WORK REQUEST. Please give an exact transcription of the records shown below.

RECORDS PROVIDED.

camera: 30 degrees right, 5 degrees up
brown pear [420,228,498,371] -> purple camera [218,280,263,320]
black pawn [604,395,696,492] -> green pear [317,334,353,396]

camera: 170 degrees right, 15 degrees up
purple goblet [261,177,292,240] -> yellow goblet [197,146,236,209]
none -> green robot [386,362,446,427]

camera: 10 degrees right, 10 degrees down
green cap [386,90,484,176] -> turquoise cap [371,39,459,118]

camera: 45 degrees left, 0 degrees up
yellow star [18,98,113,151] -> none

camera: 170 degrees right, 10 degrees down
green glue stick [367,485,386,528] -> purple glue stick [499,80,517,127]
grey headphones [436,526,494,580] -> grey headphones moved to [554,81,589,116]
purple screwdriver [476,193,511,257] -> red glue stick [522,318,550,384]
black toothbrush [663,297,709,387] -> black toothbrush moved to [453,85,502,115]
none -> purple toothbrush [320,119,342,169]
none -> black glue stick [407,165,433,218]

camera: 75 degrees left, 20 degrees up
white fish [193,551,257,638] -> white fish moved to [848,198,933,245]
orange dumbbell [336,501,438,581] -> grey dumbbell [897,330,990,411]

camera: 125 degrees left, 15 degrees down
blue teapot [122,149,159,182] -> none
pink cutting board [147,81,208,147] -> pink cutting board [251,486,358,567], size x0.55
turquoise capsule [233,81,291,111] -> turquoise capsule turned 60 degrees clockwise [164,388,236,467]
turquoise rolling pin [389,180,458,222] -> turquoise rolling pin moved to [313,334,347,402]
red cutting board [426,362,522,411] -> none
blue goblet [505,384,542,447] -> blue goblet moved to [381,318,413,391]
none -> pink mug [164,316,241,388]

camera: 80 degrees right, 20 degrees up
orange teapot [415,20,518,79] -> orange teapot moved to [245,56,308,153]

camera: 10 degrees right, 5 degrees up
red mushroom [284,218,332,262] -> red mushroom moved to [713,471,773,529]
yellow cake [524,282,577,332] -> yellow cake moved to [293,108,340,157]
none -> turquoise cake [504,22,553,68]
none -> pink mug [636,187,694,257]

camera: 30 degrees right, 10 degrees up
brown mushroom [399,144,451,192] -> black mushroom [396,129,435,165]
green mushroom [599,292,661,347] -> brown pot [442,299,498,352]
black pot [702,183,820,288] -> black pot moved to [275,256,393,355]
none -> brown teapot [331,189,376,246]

PROBLEM SOLUTION.
camera: 30 degrees right, 5 degrees up
brown pear [420,228,498,371] -> purple camera [218,280,263,320]
black pawn [604,395,696,492] -> green pear [317,334,353,396]

camera: 170 degrees right, 15 degrees up
purple goblet [261,177,292,240] -> yellow goblet [197,146,236,209]
none -> green robot [386,362,446,427]

camera: 10 degrees right, 10 degrees down
green cap [386,90,484,176] -> turquoise cap [371,39,459,118]

camera: 45 degrees left, 0 degrees up
yellow star [18,98,113,151] -> none

camera: 170 degrees right, 10 degrees down
green glue stick [367,485,386,528] -> purple glue stick [499,80,517,127]
grey headphones [436,526,494,580] -> grey headphones moved to [554,81,589,116]
purple screwdriver [476,193,511,257] -> red glue stick [522,318,550,384]
black toothbrush [663,297,709,387] -> black toothbrush moved to [453,85,502,115]
none -> purple toothbrush [320,119,342,169]
none -> black glue stick [407,165,433,218]

camera: 75 degrees left, 20 degrees up
white fish [193,551,257,638] -> white fish moved to [848,198,933,245]
orange dumbbell [336,501,438,581] -> grey dumbbell [897,330,990,411]

camera: 125 degrees left, 15 degrees down
blue teapot [122,149,159,182] -> none
pink cutting board [147,81,208,147] -> pink cutting board [251,486,358,567], size x0.55
turquoise capsule [233,81,291,111] -> turquoise capsule turned 60 degrees clockwise [164,388,236,467]
turquoise rolling pin [389,180,458,222] -> turquoise rolling pin moved to [313,334,347,402]
red cutting board [426,362,522,411] -> none
blue goblet [505,384,542,447] -> blue goblet moved to [381,318,413,391]
none -> pink mug [164,316,241,388]

camera: 80 degrees right, 20 degrees up
orange teapot [415,20,518,79] -> orange teapot moved to [245,56,308,153]

camera: 10 degrees right, 5 degrees up
red mushroom [284,218,332,262] -> red mushroom moved to [713,471,773,529]
yellow cake [524,282,577,332] -> yellow cake moved to [293,108,340,157]
none -> turquoise cake [504,22,553,68]
none -> pink mug [636,187,694,257]

camera: 30 degrees right, 10 degrees up
brown mushroom [399,144,451,192] -> black mushroom [396,129,435,165]
green mushroom [599,292,661,347] -> brown pot [442,299,498,352]
black pot [702,183,820,288] -> black pot moved to [275,256,393,355]
none -> brown teapot [331,189,376,246]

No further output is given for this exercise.